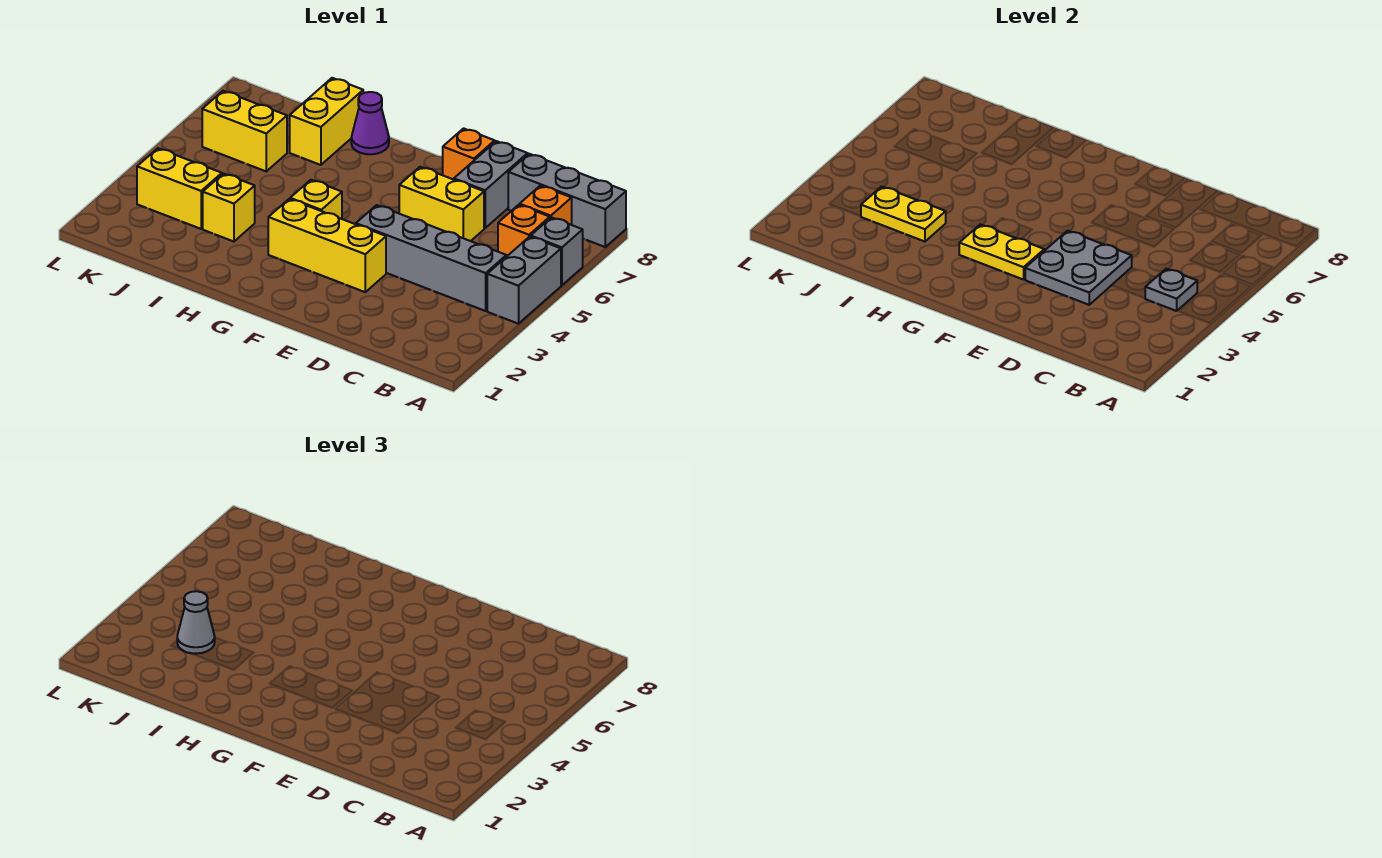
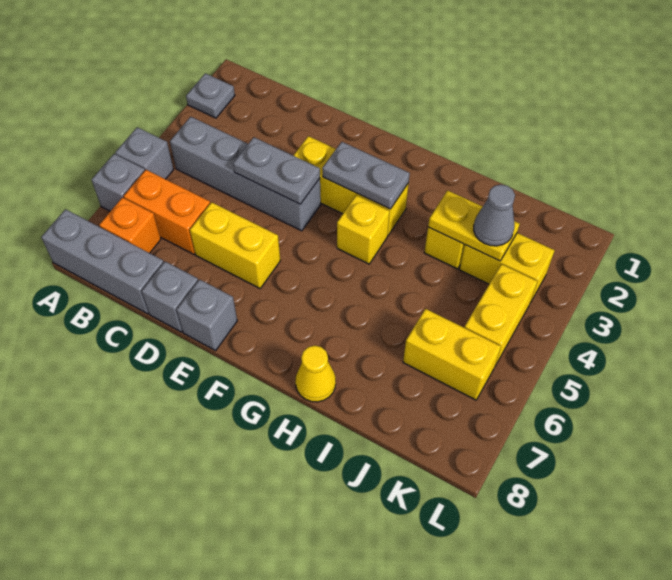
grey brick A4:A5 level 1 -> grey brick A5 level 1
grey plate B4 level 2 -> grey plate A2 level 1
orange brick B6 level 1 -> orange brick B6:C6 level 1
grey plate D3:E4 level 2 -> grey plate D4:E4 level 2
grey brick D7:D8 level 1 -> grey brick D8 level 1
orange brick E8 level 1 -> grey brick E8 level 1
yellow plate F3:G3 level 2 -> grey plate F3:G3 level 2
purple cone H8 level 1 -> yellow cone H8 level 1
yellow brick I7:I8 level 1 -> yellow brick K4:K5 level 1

+++++

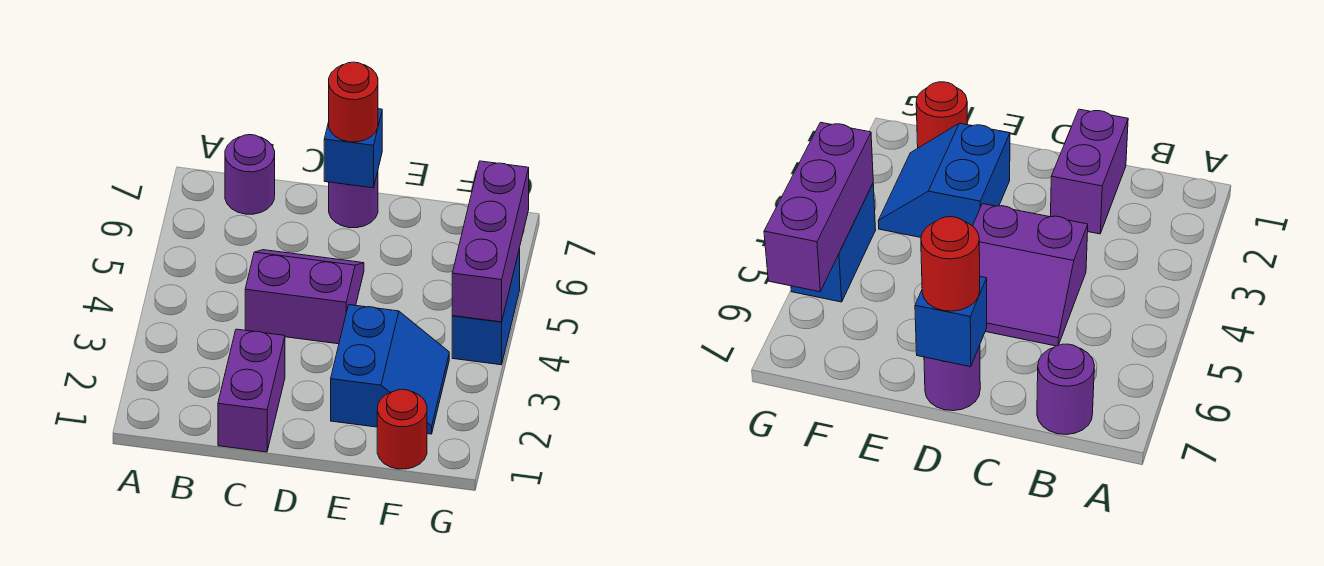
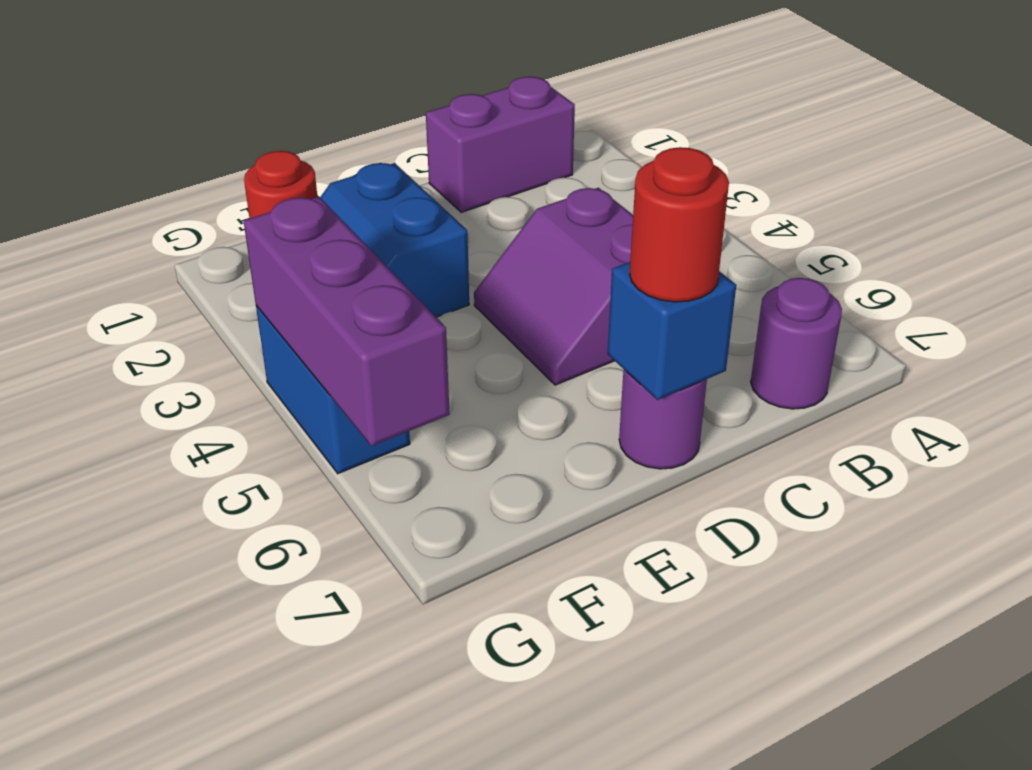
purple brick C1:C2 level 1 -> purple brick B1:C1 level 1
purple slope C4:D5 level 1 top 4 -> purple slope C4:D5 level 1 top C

+++++

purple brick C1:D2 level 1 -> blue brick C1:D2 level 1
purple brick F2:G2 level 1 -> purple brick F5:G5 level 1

+++++

## TASK ITEM
What are the lines above, starting at the one with "orange brick B6 level" and ending at the one with "purple cone H8"? Give them again exactly, and only them.

## ANSWER FOR THIS EXERCISE
orange brick B6 level 1 -> orange brick B6:C6 level 1
grey plate D3:E4 level 2 -> grey plate D4:E4 level 2
grey brick D7:D8 level 1 -> grey brick D8 level 1
orange brick E8 level 1 -> grey brick E8 level 1
yellow plate F3:G3 level 2 -> grey plate F3:G3 level 2
purple cone H8 level 1 -> yellow cone H8 level 1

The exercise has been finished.